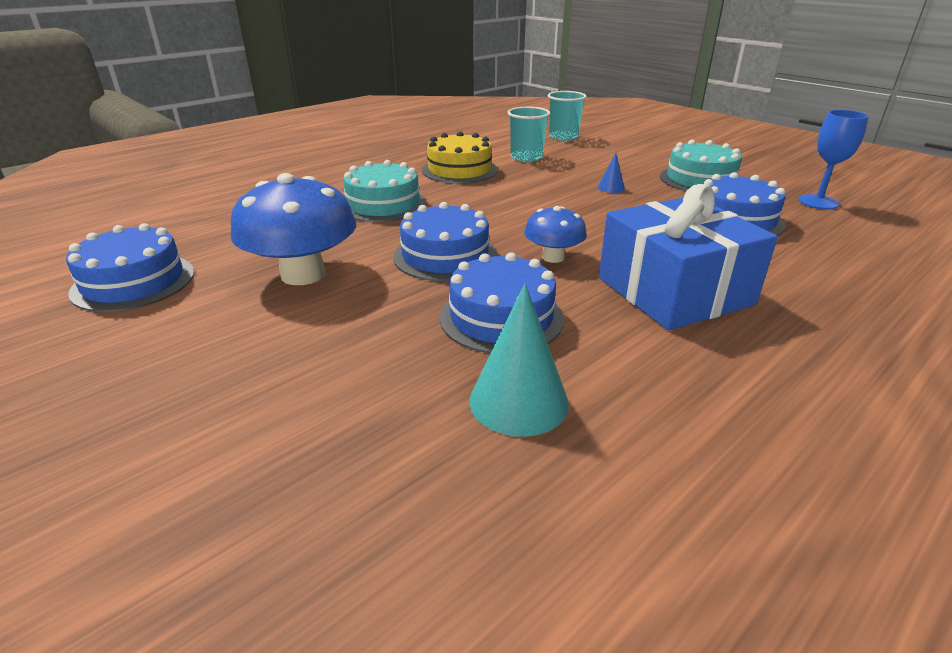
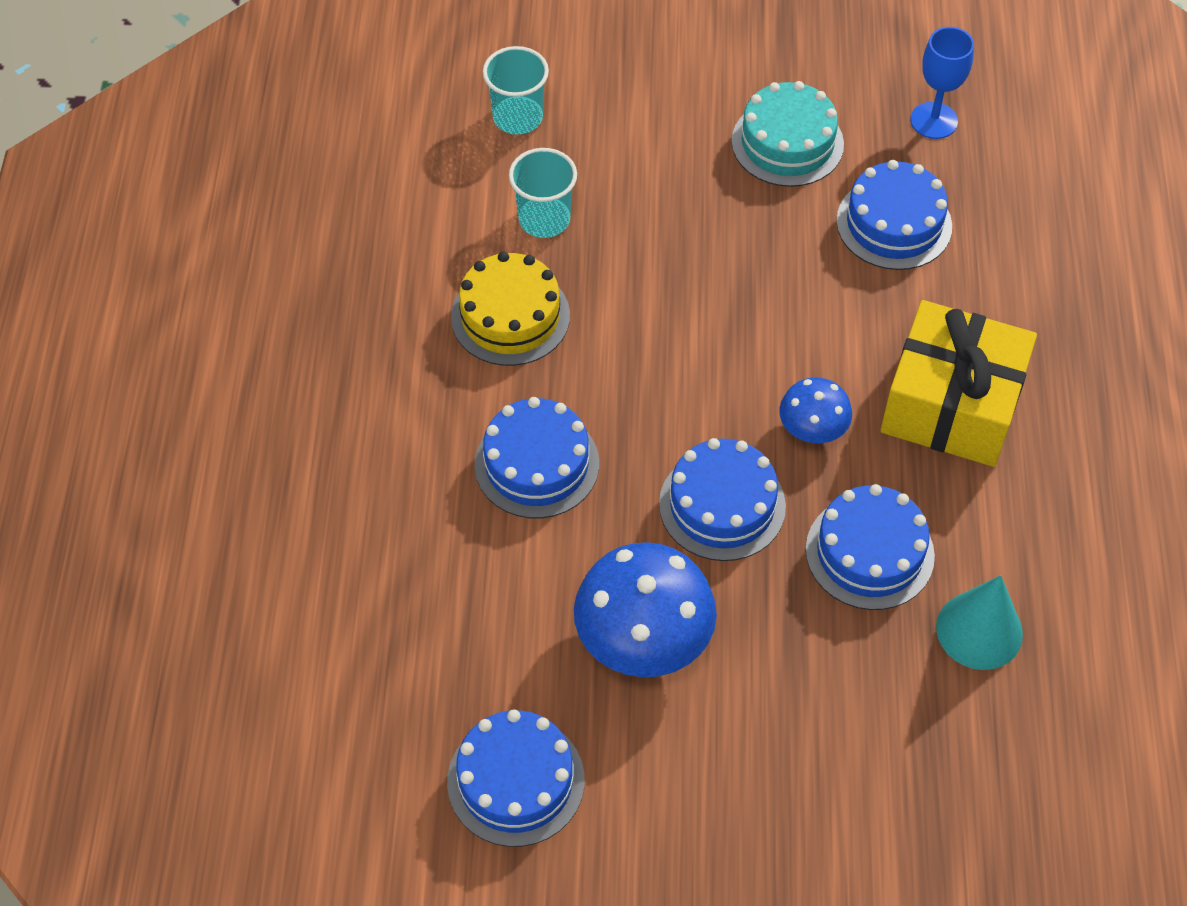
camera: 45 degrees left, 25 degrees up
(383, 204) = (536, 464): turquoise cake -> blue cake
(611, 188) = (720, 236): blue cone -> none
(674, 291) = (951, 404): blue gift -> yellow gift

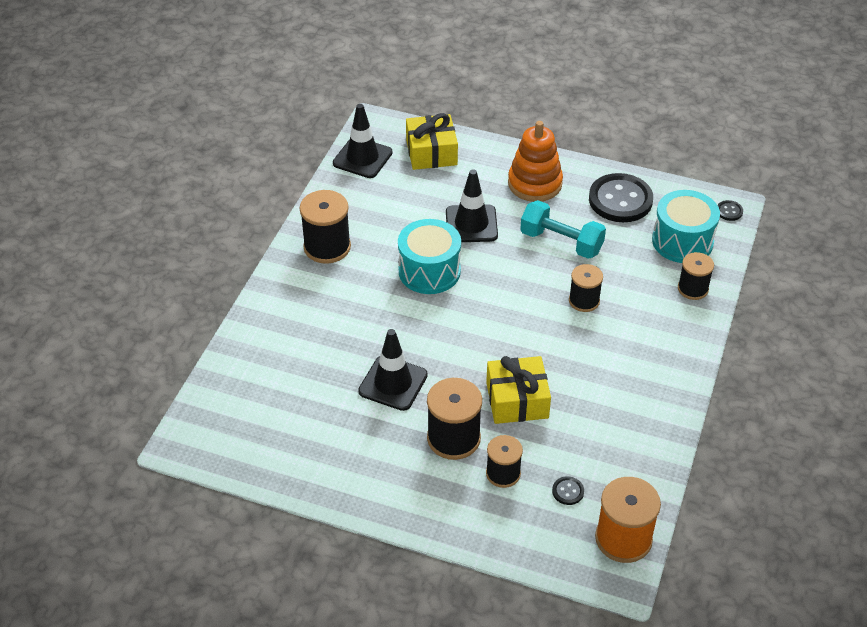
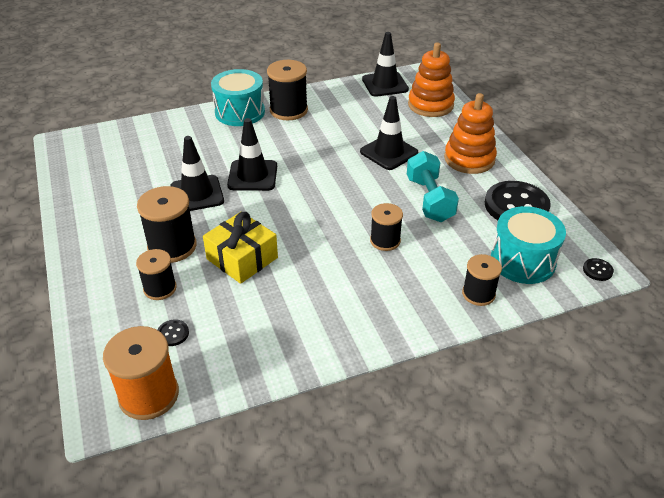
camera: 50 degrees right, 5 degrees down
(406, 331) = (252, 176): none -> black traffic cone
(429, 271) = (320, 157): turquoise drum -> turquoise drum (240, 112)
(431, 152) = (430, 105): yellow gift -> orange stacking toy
____________________
Going from the line that holds "(674, 291) = (951, 404): blue" to the end of the listing above, copy each line exactly and nothing more, leaving pictures aside.

**ANSWER SPACE**
(674, 291) = (951, 404): blue gift -> yellow gift

camera: 50 degrees right, 5 degrees down
(406, 331) = (252, 176): none -> black traffic cone
(429, 271) = (320, 157): turquoise drum -> turquoise drum (240, 112)
(431, 152) = (430, 105): yellow gift -> orange stacking toy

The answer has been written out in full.